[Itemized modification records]
···

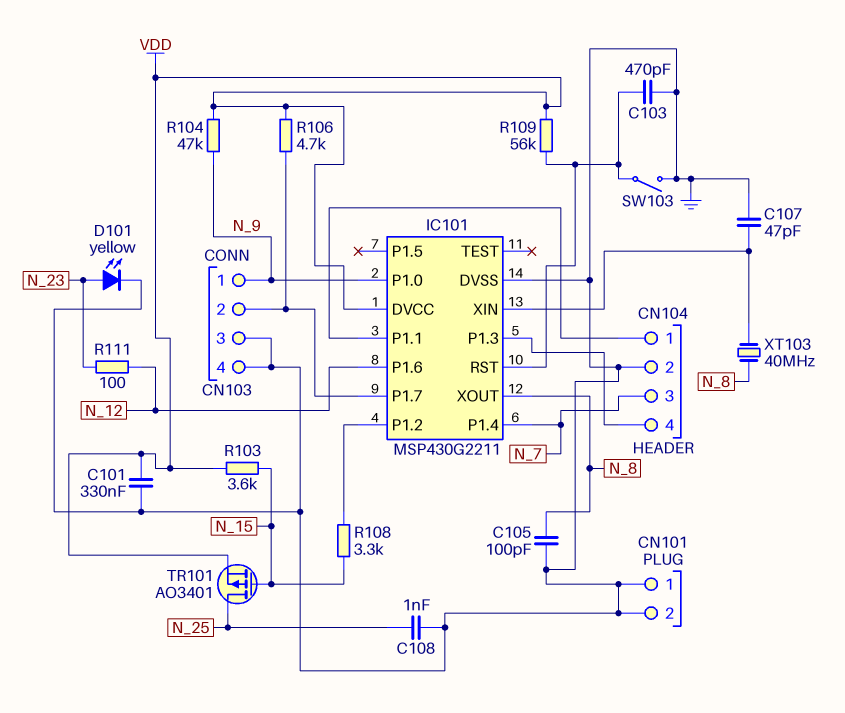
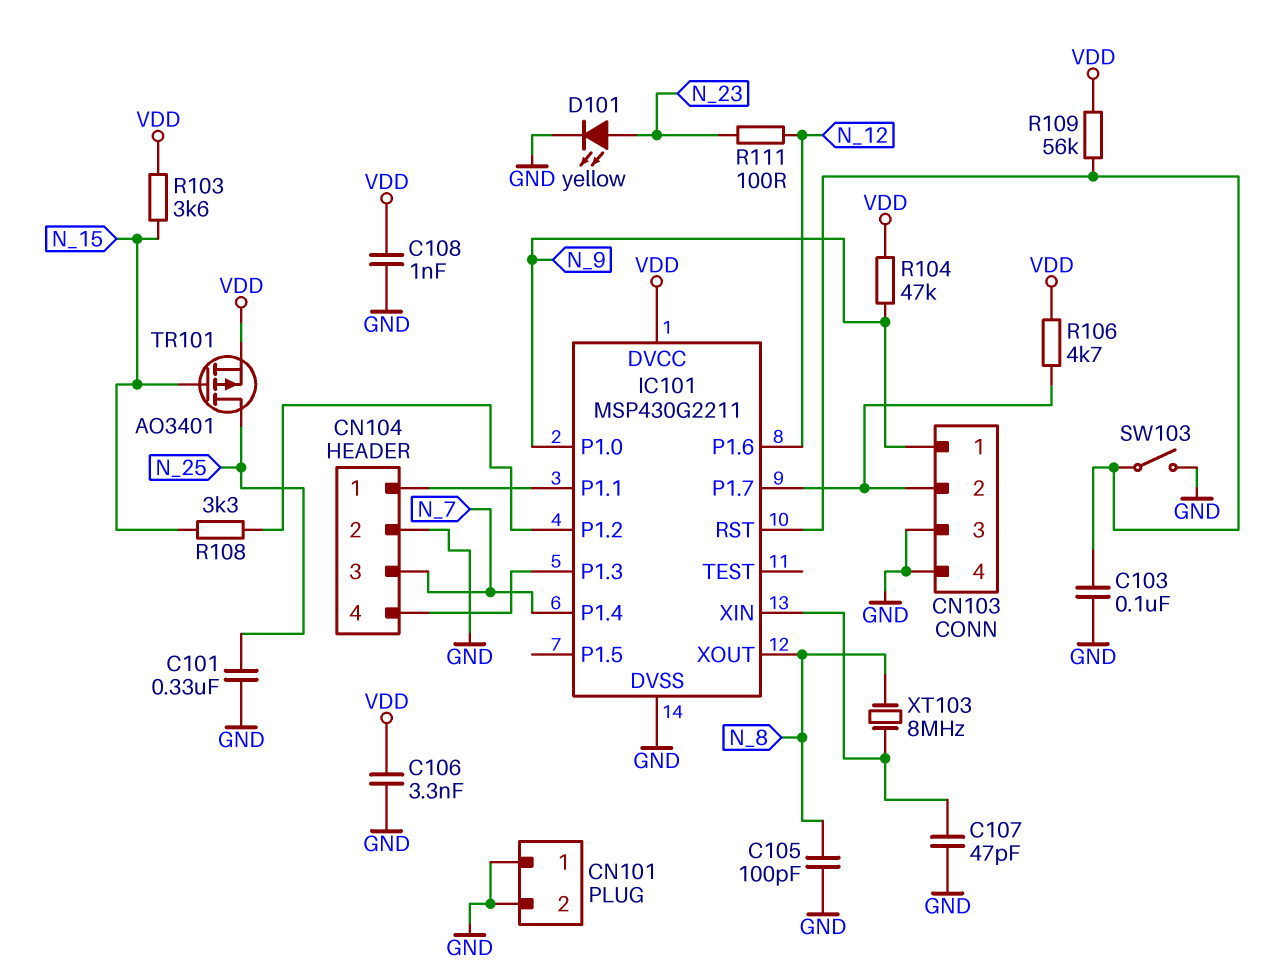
C101: 330nF (GND, VDD) -> 330nF (GND, N_25)
C103: 470pF (GND, IC101/RST) -> 100nF (GND, IC101/RST)
C106: none -> 3.3nF (GND, VDD)
C108: 1nF (GND, N_25) -> 1nF (GND, VDD)
XT103: 40MHz (IC101/XIN, N_8) -> 8MHz (IC101/XIN, N_8)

···

#### [WHAT IS NEEDED]
When you repeat the data, keep it exact and drop every picture.

#### [RESPONSE AREA]
C101: 330nF (GND, VDD) -> 330nF (GND, N_25)
C103: 470pF (GND, IC101/RST) -> 100nF (GND, IC101/RST)
C106: none -> 3.3nF (GND, VDD)
C108: 1nF (GND, N_25) -> 1nF (GND, VDD)
XT103: 40MHz (IC101/XIN, N_8) -> 8MHz (IC101/XIN, N_8)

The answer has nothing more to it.